Problem to solve » Set the images aside and retype the whole listing exactly.

Information shown »
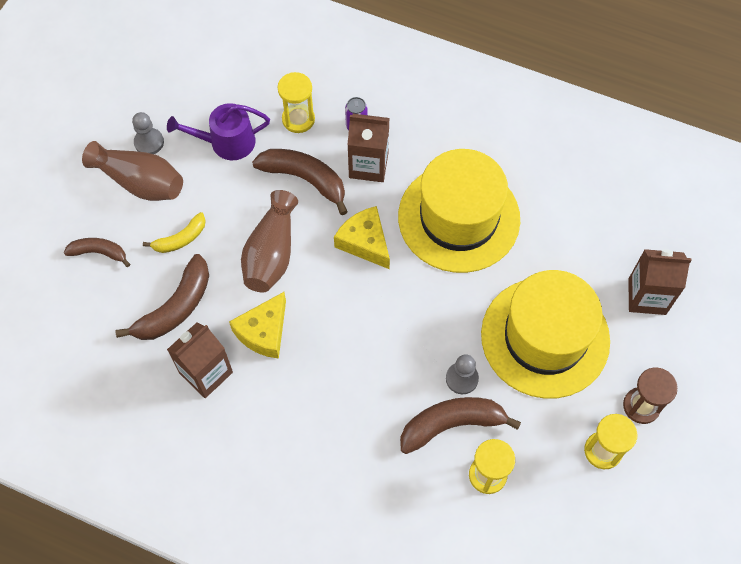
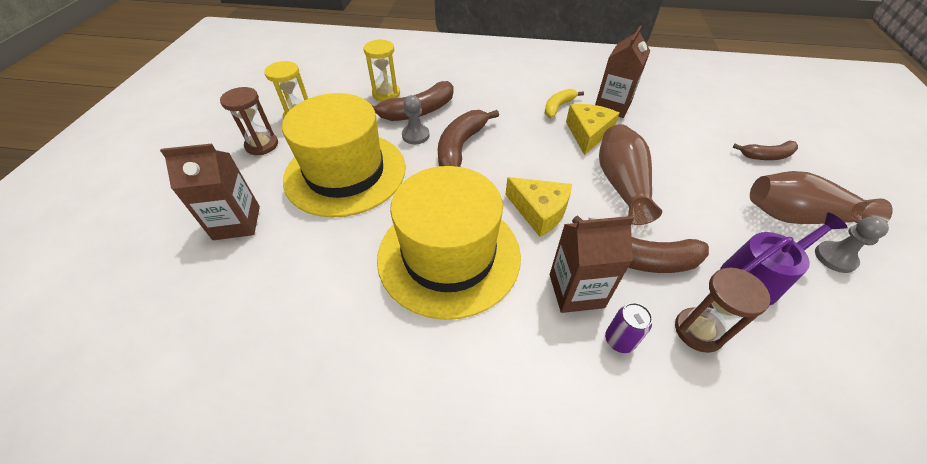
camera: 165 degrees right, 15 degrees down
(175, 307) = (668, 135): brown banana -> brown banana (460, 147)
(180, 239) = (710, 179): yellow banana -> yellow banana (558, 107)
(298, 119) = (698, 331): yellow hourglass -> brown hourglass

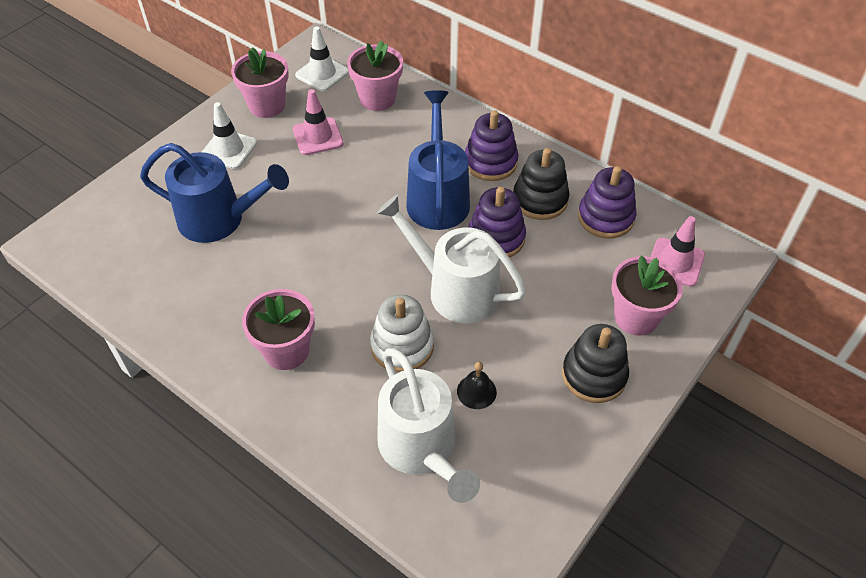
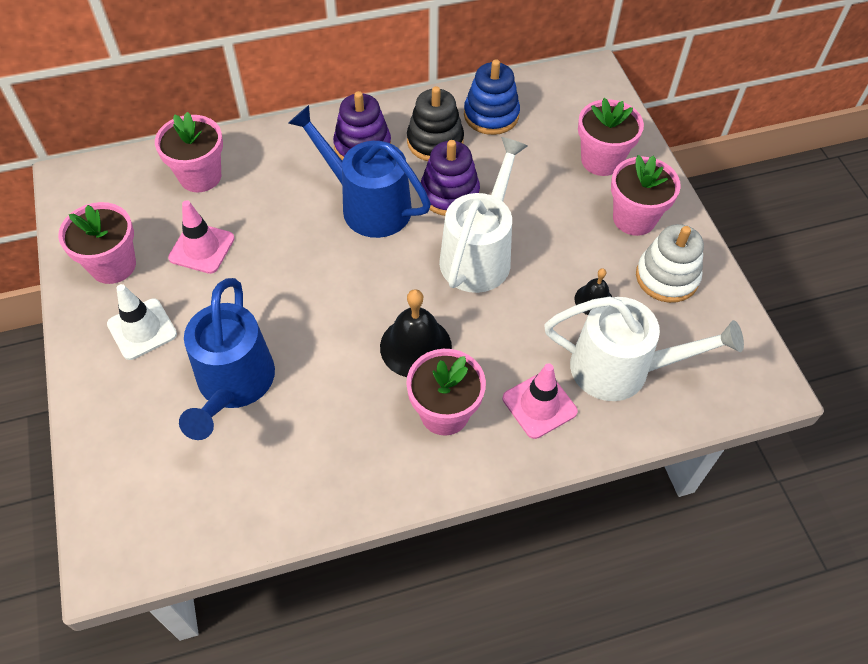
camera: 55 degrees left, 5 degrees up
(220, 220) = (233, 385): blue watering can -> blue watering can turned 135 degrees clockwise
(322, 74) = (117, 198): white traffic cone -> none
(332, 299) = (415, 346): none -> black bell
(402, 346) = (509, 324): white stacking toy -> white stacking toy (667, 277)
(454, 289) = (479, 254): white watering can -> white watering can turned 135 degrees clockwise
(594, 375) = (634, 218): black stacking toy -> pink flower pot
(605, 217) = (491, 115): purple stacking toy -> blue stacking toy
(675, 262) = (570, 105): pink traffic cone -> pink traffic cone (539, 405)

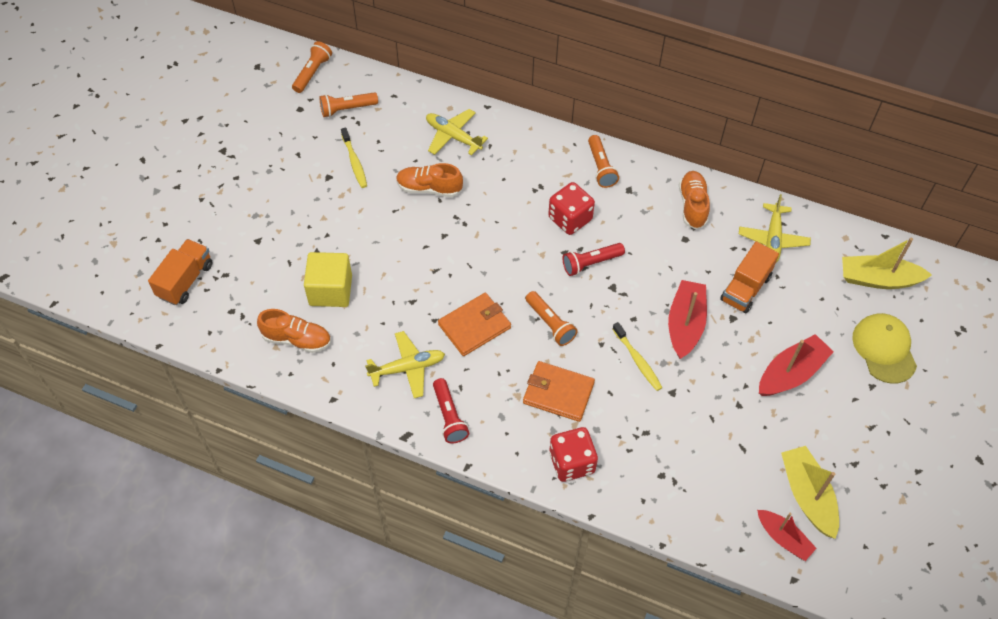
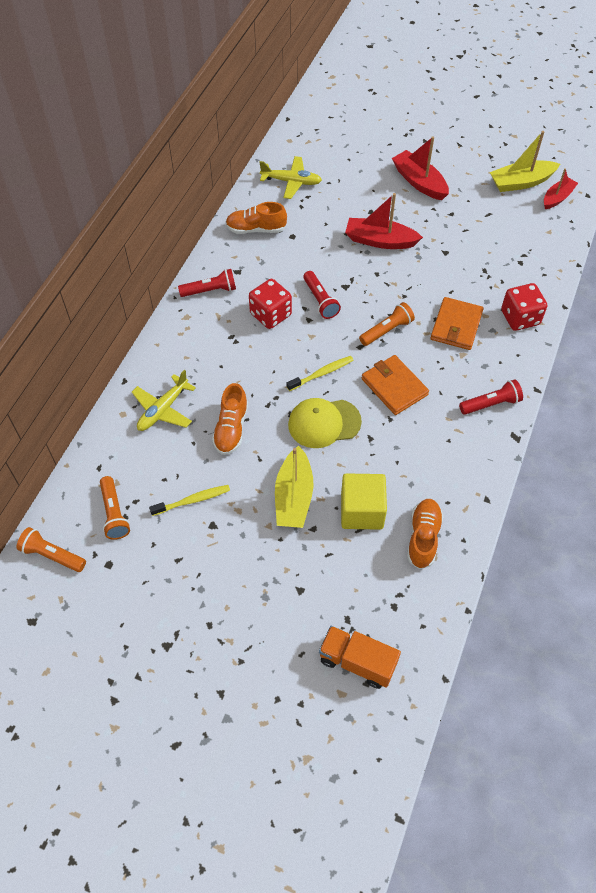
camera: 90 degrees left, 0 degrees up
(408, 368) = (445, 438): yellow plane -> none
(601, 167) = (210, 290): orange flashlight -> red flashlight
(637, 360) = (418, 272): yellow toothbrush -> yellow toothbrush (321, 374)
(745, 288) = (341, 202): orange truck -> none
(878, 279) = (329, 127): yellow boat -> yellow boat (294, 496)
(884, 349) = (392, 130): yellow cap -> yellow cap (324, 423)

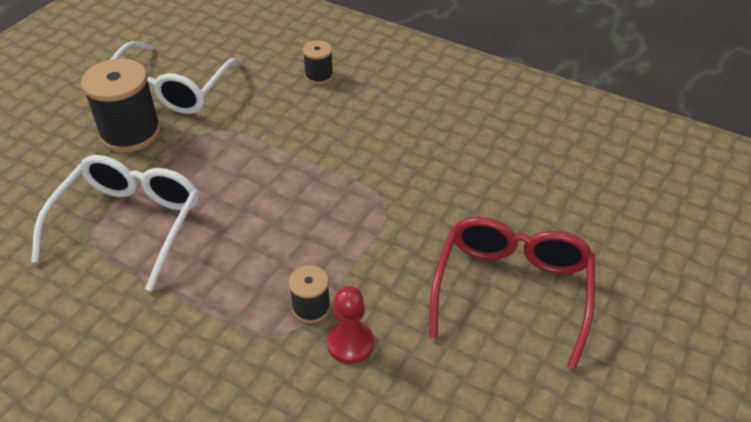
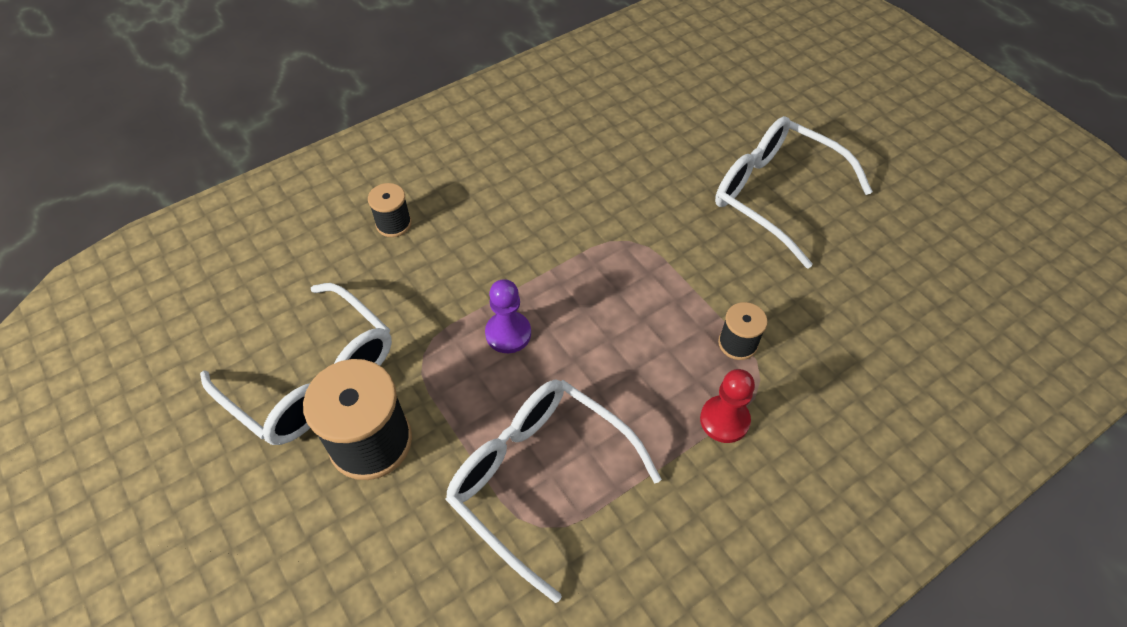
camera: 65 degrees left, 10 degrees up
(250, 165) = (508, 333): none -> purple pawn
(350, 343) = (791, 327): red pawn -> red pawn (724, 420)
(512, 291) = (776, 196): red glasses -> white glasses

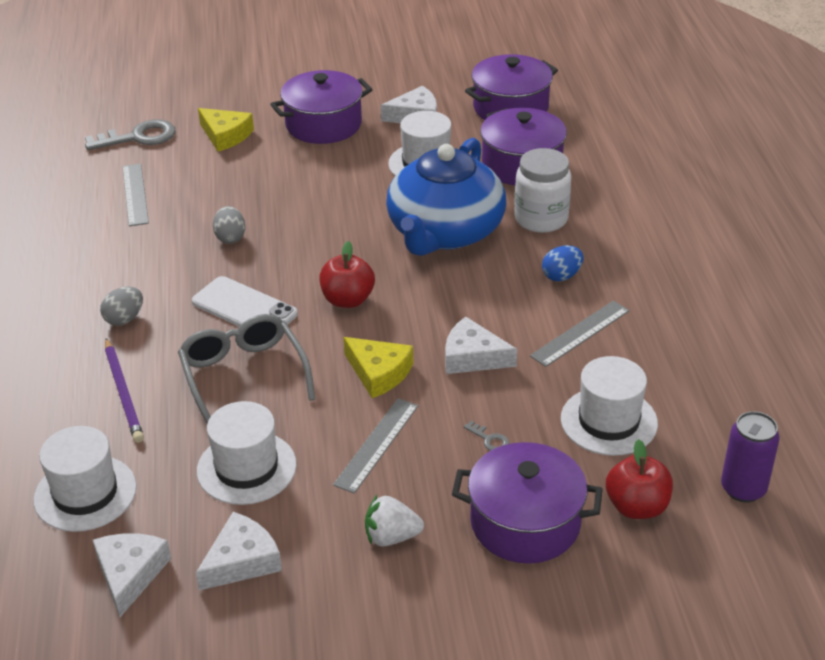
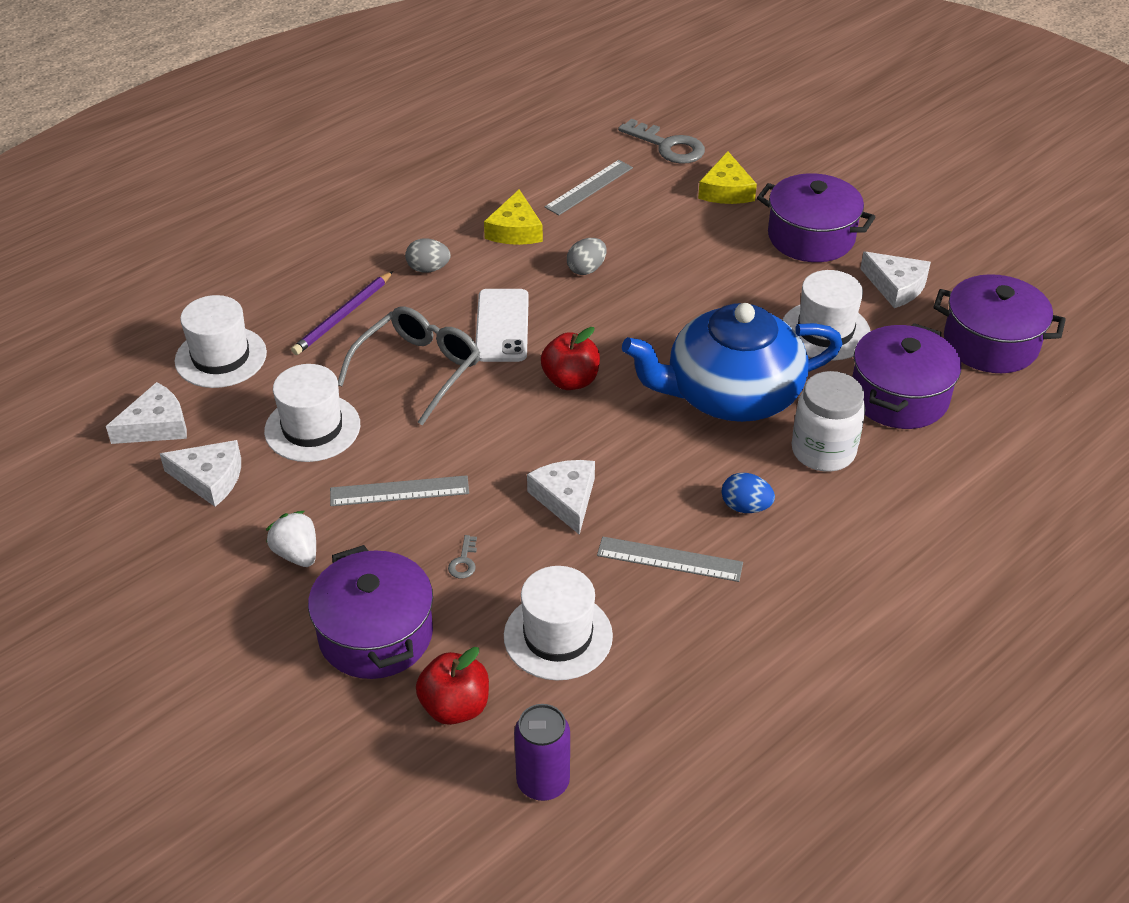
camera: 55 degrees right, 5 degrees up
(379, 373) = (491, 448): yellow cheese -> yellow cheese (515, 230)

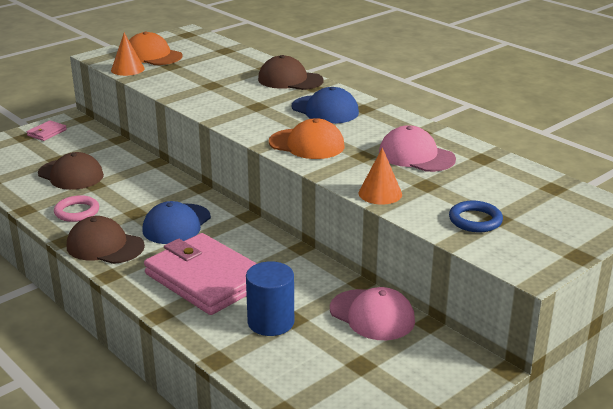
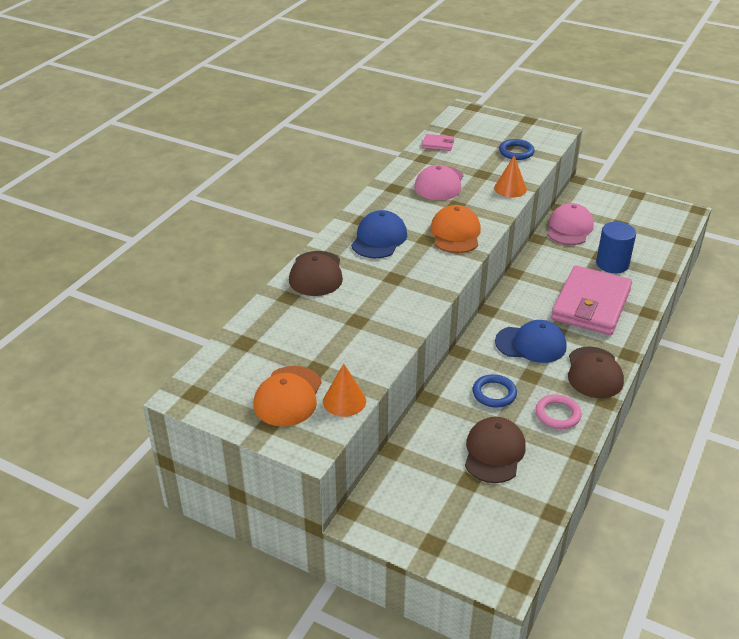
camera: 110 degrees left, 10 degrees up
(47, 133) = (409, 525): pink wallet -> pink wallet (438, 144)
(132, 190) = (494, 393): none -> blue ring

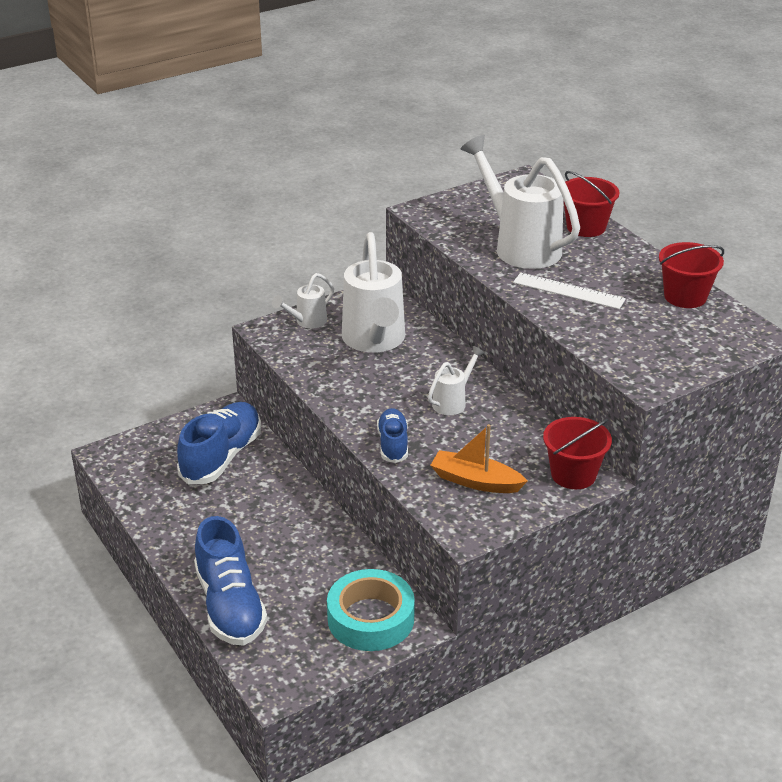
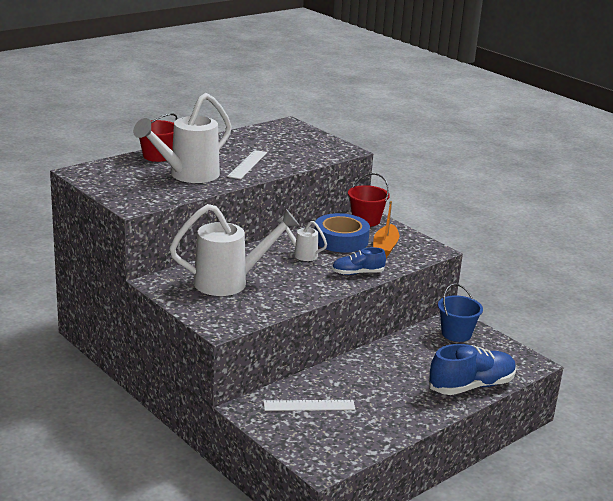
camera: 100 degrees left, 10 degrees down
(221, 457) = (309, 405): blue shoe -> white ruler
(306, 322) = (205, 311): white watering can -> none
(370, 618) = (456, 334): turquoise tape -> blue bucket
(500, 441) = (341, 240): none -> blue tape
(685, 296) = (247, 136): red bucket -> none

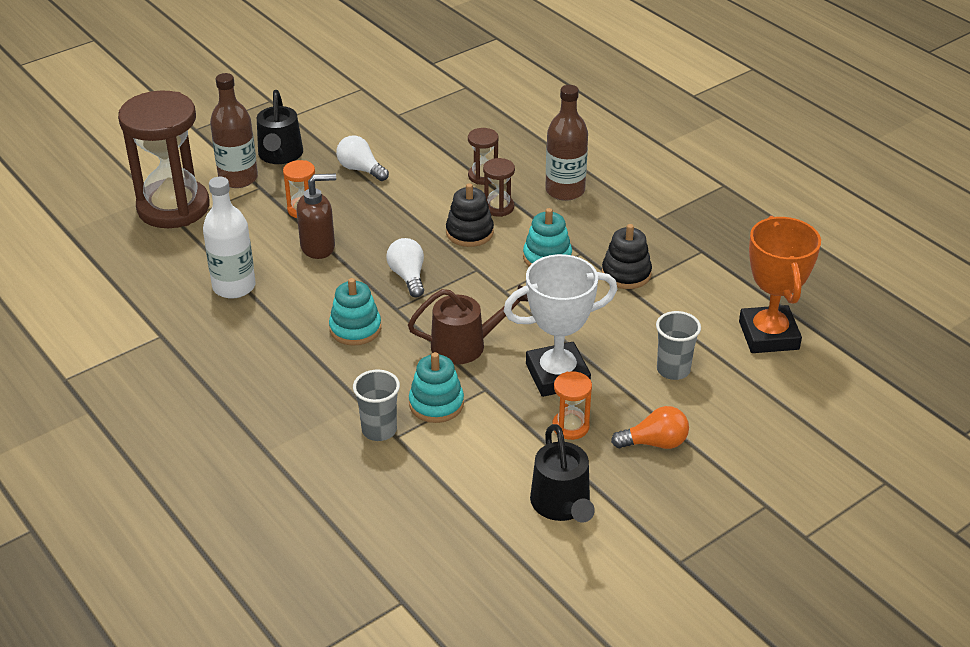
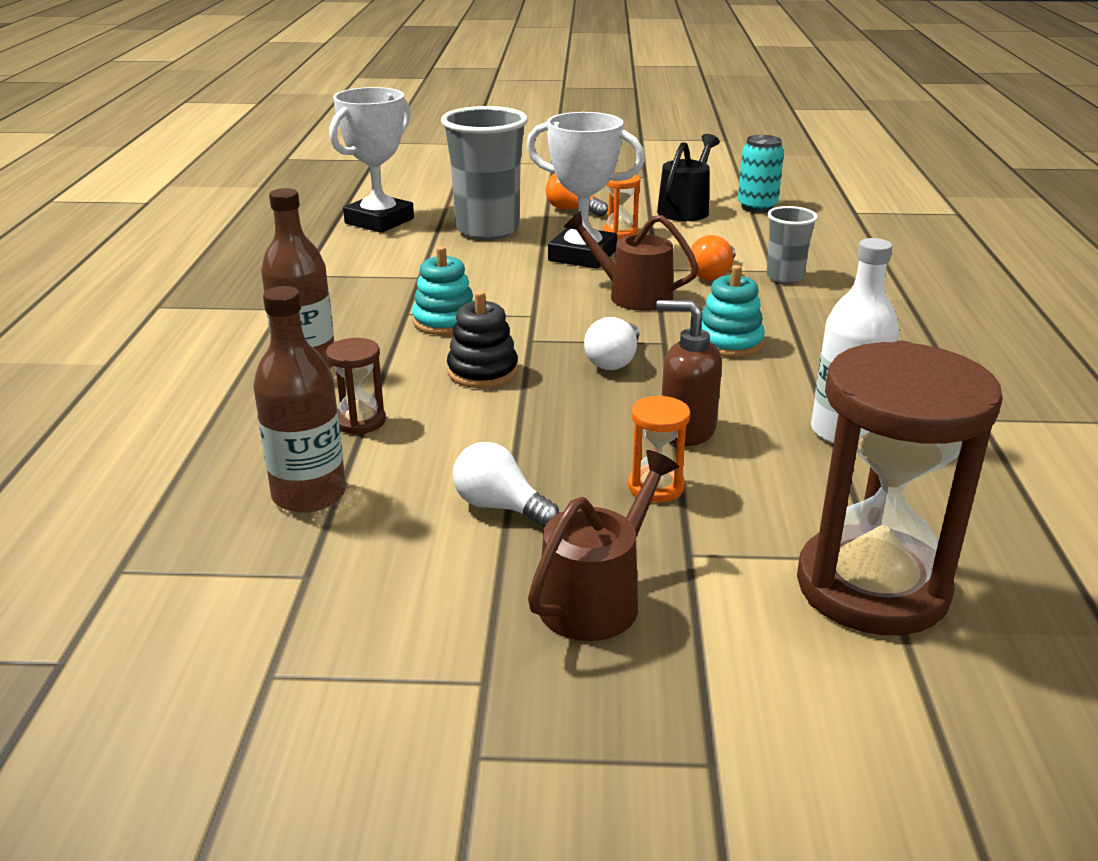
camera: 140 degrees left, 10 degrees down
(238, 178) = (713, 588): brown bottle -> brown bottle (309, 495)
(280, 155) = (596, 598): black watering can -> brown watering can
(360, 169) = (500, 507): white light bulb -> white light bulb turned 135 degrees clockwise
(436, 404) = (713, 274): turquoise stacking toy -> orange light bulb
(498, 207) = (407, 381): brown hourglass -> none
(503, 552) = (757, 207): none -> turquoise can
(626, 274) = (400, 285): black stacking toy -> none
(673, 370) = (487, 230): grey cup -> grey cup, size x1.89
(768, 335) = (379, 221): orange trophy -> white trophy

Response area »
camera: 165 degrees right, 15 degrees down
(175, 307) = (668, 135): brown banana -> brown banana (460, 147)
(180, 239) = (710, 179): yellow banana -> yellow banana (558, 107)
(298, 119) = (698, 331): yellow hourglass -> brown hourglass

camera: 55 degrees left, 5 degrees up
(220, 220) = (233, 385): blue watering can -> blue watering can turned 135 degrees clockwise
(322, 74) = (117, 198): white traffic cone -> none
(332, 299) = (415, 346): none -> black bell
(402, 346) = (509, 324): white stacking toy -> white stacking toy (667, 277)
(454, 289) = (479, 254): white watering can -> white watering can turned 135 degrees clockwise
(594, 375) = (634, 218): black stacking toy -> pink flower pot
(605, 217) = (491, 115): purple stacking toy -> blue stacking toy
(675, 262) = (570, 105): pink traffic cone -> pink traffic cone (539, 405)

camera: 90 degrees left, 0 degrees up
(408, 368) = (445, 438): yellow plane -> none
(601, 167) = (210, 290): orange flashlight -> red flashlight
(637, 360) = (418, 272): yellow toothbrush -> yellow toothbrush (321, 374)
(745, 288) = (341, 202): orange truck -> none
(878, 279) = (329, 127): yellow boat -> yellow boat (294, 496)
(884, 349) = (392, 130): yellow cap -> yellow cap (324, 423)

camera: 65 degrees left, 10 degrees up
(250, 165) = (508, 333): none -> purple pawn
(350, 343) = (791, 327): red pawn -> red pawn (724, 420)
(512, 291) = (776, 196): red glasses -> white glasses

camera: 55 degrees right, 5 degrees up
(379, 373) = (491, 448): yellow cheese -> yellow cheese (515, 230)

camera: 110 degrees left, 10 degrees up
(47, 133) = (409, 525): pink wallet -> pink wallet (438, 144)
(132, 190) = (494, 393): none -> blue ring

camera: 100 degrees left, 10 degrees down
(221, 457) = (309, 405): blue shoe -> white ruler
(306, 322) = (205, 311): white watering can -> none
(370, 618) = (456, 334): turquoise tape -> blue bucket
(500, 441) = (341, 240): none -> blue tape
(685, 296) = (247, 136): red bucket -> none

camera: 140 degrees left, 10 degrees down
(238, 178) = (713, 588): brown bottle -> brown bottle (309, 495)
(280, 155) = (596, 598): black watering can -> brown watering can
(360, 169) = (500, 507): white light bulb -> white light bulb turned 135 degrees clockwise
(436, 404) = (713, 274): turquoise stacking toy -> orange light bulb
(498, 207) = (407, 381): brown hourglass -> none
(503, 552) = (757, 207): none -> turquoise can
(626, 274) = (400, 285): black stacking toy -> none
(673, 370) = (487, 230): grey cup -> grey cup, size x1.89
(768, 335) = (379, 221): orange trophy -> white trophy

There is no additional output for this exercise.